→ **Problem statement**
Copy every line below. Do not alter any of them.

→ **Collected material**
>>>

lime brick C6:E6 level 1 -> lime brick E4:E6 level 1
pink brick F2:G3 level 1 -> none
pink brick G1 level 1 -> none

<<<

→ **Output below**
lime brick C6:E6 level 1 -> lime brick E4:E6 level 1
pink brick F2:G3 level 1 -> none
pink brick G1 level 1 -> none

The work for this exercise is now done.